> _Record extracts_:

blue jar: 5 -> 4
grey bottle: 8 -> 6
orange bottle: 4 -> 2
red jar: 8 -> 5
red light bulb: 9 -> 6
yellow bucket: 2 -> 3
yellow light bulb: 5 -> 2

...

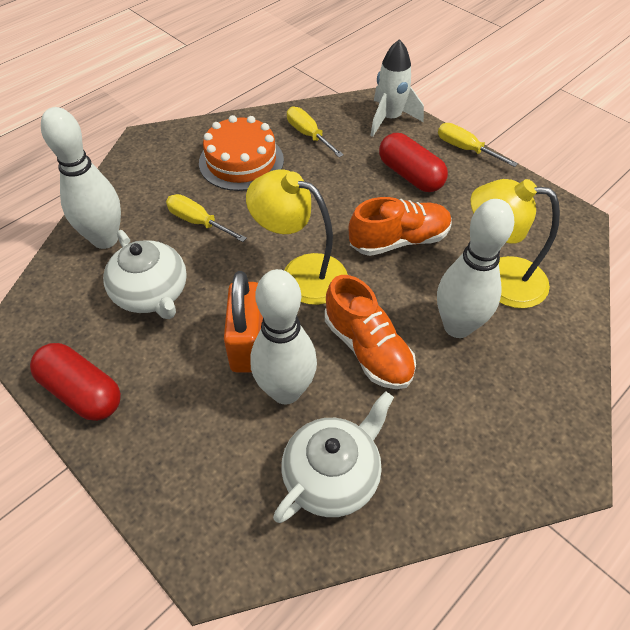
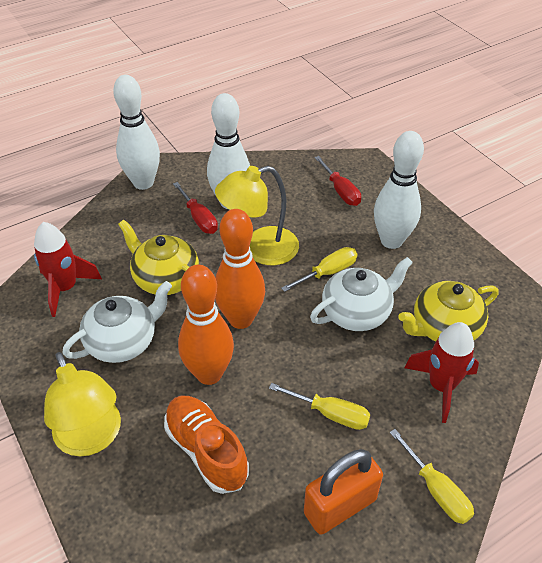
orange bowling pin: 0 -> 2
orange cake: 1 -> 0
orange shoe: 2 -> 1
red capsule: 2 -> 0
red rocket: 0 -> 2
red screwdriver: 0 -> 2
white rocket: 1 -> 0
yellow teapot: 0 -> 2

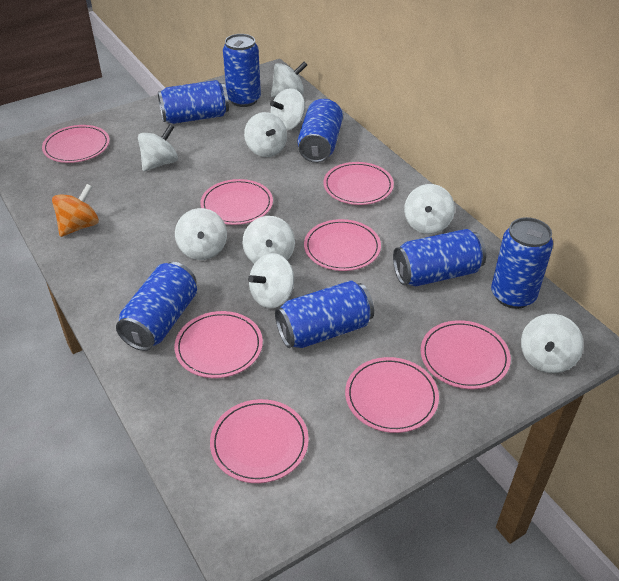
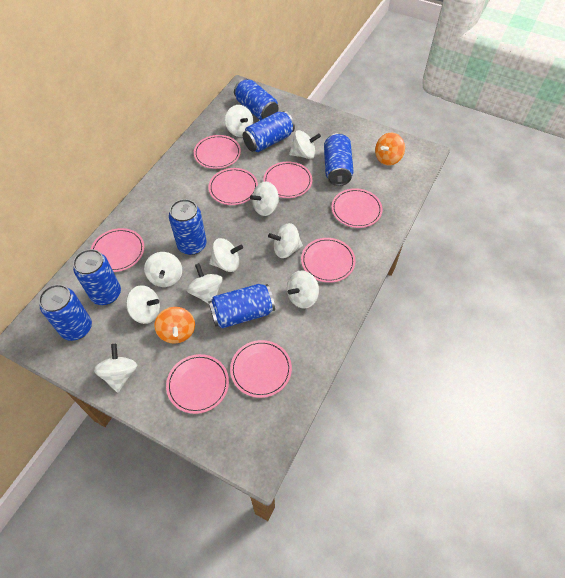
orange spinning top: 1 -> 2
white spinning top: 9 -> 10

---

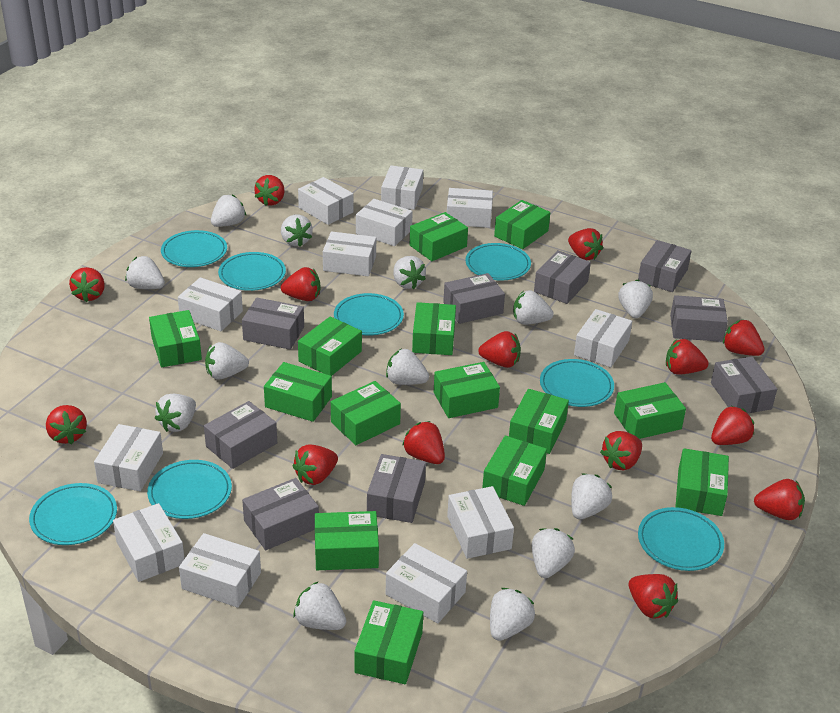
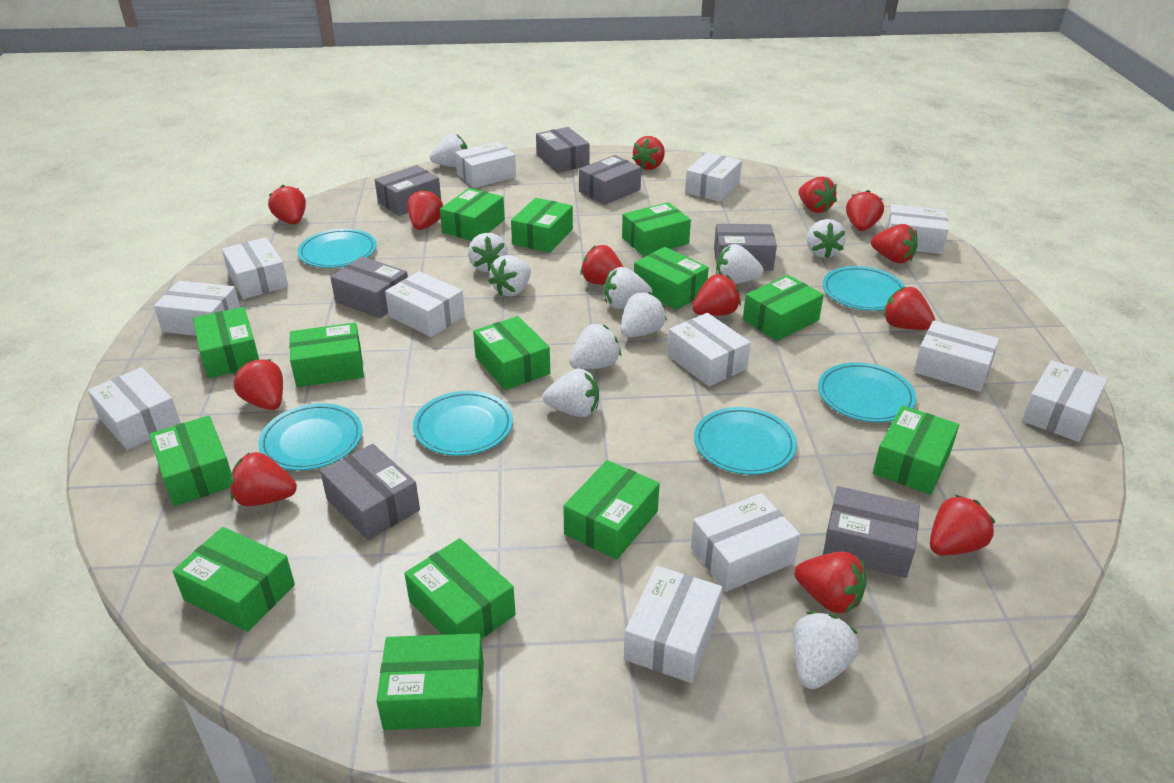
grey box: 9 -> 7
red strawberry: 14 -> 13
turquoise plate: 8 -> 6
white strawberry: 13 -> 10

> _Your goal_: Among the entries above, copy exactly only the lines starting with the one containing "blue jar: 5 -> 4" and going through the one containing "yellow light bulb: 5 -> 2", both ends included.

> _Expected answer_:
blue jar: 5 -> 4
grey bottle: 8 -> 6
orange bottle: 4 -> 2
red jar: 8 -> 5
red light bulb: 9 -> 6
yellow bucket: 2 -> 3
yellow light bulb: 5 -> 2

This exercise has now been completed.